--- INPUT FOR THIS TASK Enclosed Below ---
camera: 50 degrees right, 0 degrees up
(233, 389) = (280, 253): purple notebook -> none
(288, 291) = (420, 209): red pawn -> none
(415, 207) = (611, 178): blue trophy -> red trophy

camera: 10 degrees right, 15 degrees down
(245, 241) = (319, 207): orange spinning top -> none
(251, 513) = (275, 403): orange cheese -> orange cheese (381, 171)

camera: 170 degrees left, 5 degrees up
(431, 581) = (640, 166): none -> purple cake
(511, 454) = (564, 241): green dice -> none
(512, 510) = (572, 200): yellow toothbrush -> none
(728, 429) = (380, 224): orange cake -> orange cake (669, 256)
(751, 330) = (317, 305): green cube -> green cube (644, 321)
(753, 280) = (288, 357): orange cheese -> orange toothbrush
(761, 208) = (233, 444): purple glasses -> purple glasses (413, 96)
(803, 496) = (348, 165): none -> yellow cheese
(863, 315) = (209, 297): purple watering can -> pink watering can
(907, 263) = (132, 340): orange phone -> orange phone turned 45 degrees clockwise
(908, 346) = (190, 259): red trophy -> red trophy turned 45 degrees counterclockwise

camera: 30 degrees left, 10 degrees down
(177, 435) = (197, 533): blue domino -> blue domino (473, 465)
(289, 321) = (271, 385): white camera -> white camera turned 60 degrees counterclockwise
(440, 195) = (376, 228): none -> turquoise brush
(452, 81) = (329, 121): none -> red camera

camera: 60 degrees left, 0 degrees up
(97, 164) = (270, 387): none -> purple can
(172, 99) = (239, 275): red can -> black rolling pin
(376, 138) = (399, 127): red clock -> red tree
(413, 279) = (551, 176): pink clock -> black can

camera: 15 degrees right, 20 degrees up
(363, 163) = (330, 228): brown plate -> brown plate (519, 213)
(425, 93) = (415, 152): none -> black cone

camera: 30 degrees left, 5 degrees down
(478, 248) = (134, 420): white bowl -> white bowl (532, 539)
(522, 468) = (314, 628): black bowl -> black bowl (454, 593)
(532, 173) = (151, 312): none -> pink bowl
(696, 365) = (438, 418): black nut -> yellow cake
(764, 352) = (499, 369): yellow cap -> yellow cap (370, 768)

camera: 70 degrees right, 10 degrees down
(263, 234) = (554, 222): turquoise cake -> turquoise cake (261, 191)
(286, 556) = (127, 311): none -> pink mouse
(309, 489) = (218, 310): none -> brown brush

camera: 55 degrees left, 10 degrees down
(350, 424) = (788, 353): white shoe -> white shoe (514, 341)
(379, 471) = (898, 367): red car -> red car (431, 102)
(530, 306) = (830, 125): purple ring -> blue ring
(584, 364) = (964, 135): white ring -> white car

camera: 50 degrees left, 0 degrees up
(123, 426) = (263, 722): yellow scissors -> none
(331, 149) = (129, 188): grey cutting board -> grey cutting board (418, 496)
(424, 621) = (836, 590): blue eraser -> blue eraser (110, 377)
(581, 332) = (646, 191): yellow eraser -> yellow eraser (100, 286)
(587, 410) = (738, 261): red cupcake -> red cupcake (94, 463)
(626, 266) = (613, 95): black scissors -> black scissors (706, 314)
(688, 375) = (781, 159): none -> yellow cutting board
--- End of Enclosed INPUT FOR THIS TASK ---
## PROBLEM DETAILS
Repeat each line of the data above, exactly as it appears, from the first through the line that contains "(177, 435) = (197, 533): blue".

## FINISHED TASK
camera: 50 degrees right, 0 degrees up
(233, 389) = (280, 253): purple notebook -> none
(288, 291) = (420, 209): red pawn -> none
(415, 207) = (611, 178): blue trophy -> red trophy

camera: 10 degrees right, 15 degrees down
(245, 241) = (319, 207): orange spinning top -> none
(251, 513) = (275, 403): orange cheese -> orange cheese (381, 171)

camera: 170 degrees left, 5 degrees up
(431, 581) = (640, 166): none -> purple cake
(511, 454) = (564, 241): green dice -> none
(512, 510) = (572, 200): yellow toothbrush -> none
(728, 429) = (380, 224): orange cake -> orange cake (669, 256)
(751, 330) = (317, 305): green cube -> green cube (644, 321)
(753, 280) = (288, 357): orange cheese -> orange toothbrush
(761, 208) = (233, 444): purple glasses -> purple glasses (413, 96)
(803, 496) = (348, 165): none -> yellow cheese
(863, 315) = (209, 297): purple watering can -> pink watering can
(907, 263) = (132, 340): orange phone -> orange phone turned 45 degrees clockwise
(908, 346) = (190, 259): red trophy -> red trophy turned 45 degrees counterclockwise

camera: 30 degrees left, 10 degrees down
(177, 435) = (197, 533): blue domino -> blue domino (473, 465)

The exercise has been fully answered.